### What you should do
All of the lines below are to be transcribed faithfully, with pictures excluded from the copy.

---------- Records shown

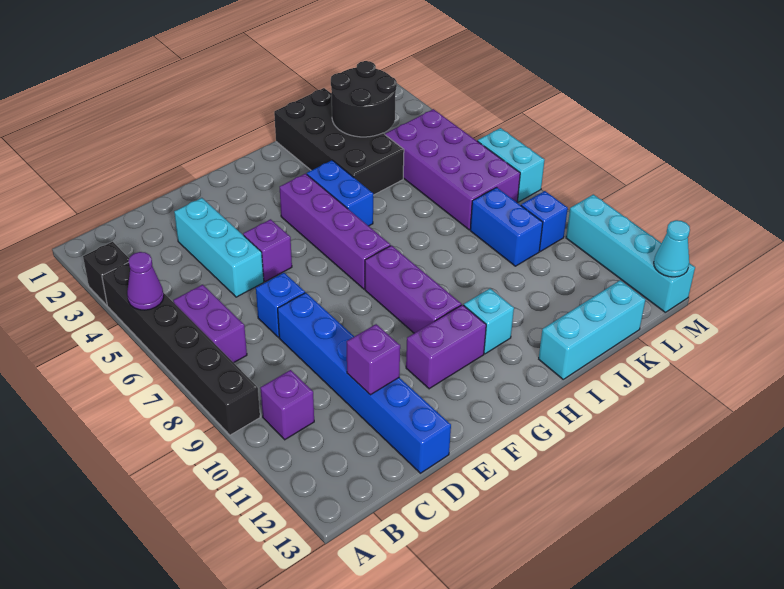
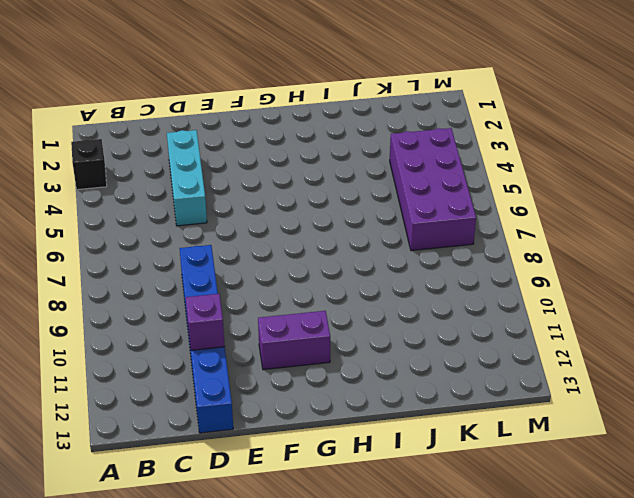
none -> black brick A4:A9 level 1
none -> purple brick B6:B7 level 1
none -> purple brick B10 level 1

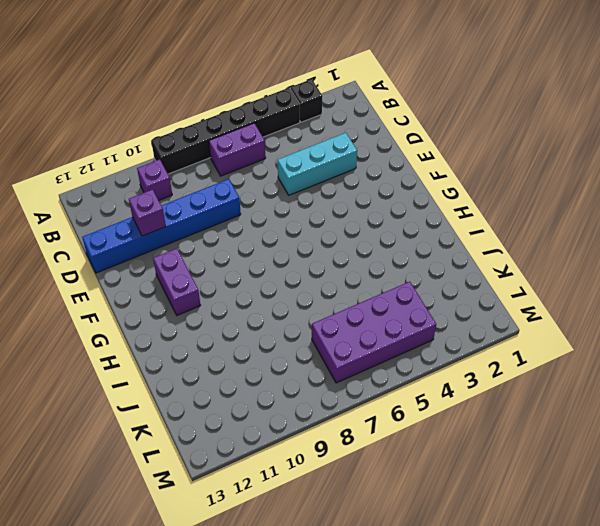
none -> blue brick D7 level 1
none -> purple brick E5 level 1
none -> purple brick G4:G7 level 1

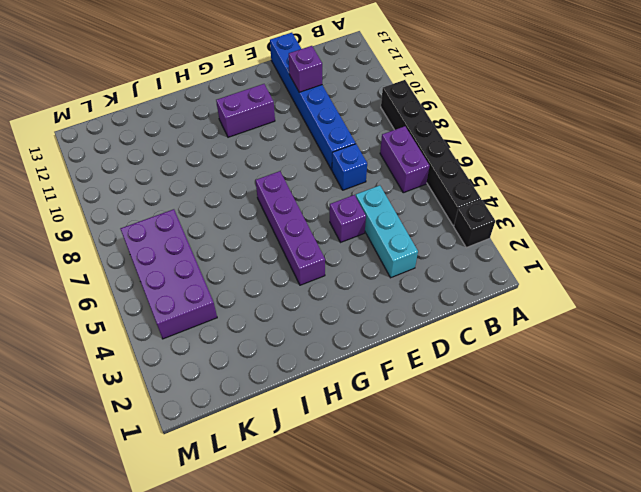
none -> purple brick B10 level 1
none -> purple brick G8:G10 level 1
none -> blue brick H4:H5 level 1

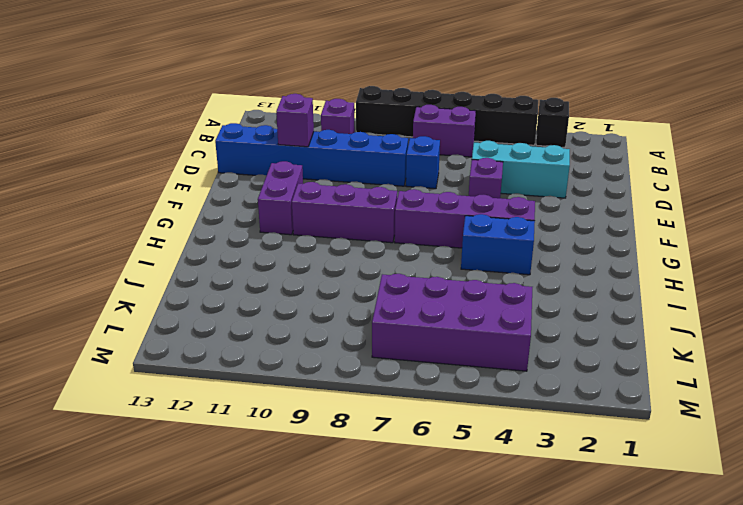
none -> cyan brick H11 level 1
none -> black brick I1:J4 level 1
none -> cyan brick I13:K13 level 1

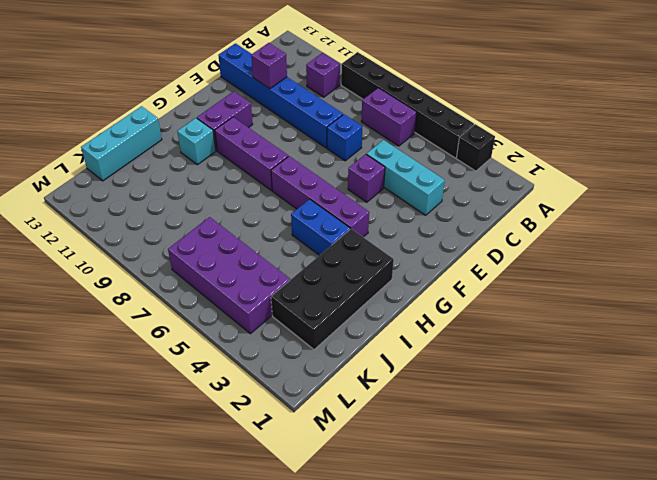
black brick H2:K3 level 1 -> black brick I1:J4 level 1
none -> blue brick K8:K9 level 1
none -> blue brick L9 level 1
none -> cyan brick M6:M7 level 1

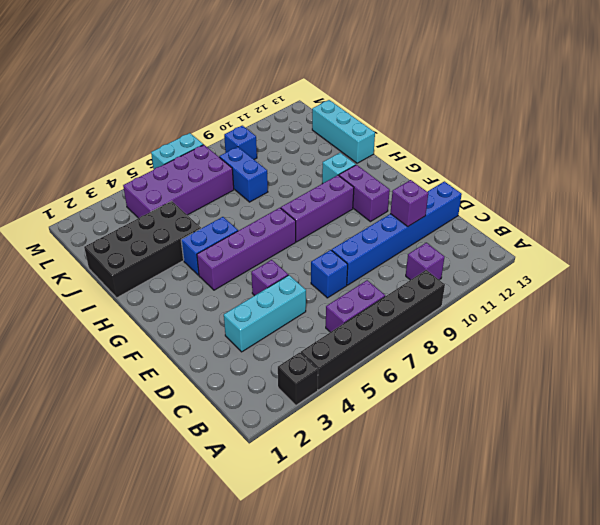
blue brick J8:K8 level 1 -> blue brick K8:K9 level 1
none -> cyan brick M10:M13 level 1
none -> purple cone A5 level 2
none -> black round brick J2:K3 level 2

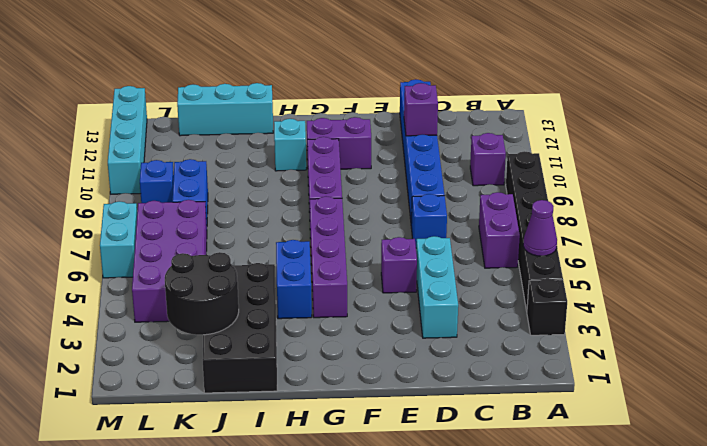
none -> cyan cone M13 level 2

--------------------

### Reply
none -> black brick A4:A9 level 1
none -> purple brick B6:B7 level 1
none -> purple brick B10 level 1

none -> blue brick D7 level 1
none -> purple brick E5 level 1
none -> purple brick G4:G7 level 1

none -> purple brick B10 level 1
none -> purple brick G8:G10 level 1
none -> blue brick H4:H5 level 1

none -> cyan brick H11 level 1
none -> black brick I1:J4 level 1
none -> cyan brick I13:K13 level 1

black brick H2:K3 level 1 -> black brick I1:J4 level 1
none -> blue brick K8:K9 level 1
none -> blue brick L9 level 1
none -> cyan brick M6:M7 level 1

blue brick J8:K8 level 1 -> blue brick K8:K9 level 1
none -> cyan brick M10:M13 level 1
none -> purple cone A5 level 2
none -> black round brick J2:K3 level 2

none -> cyan cone M13 level 2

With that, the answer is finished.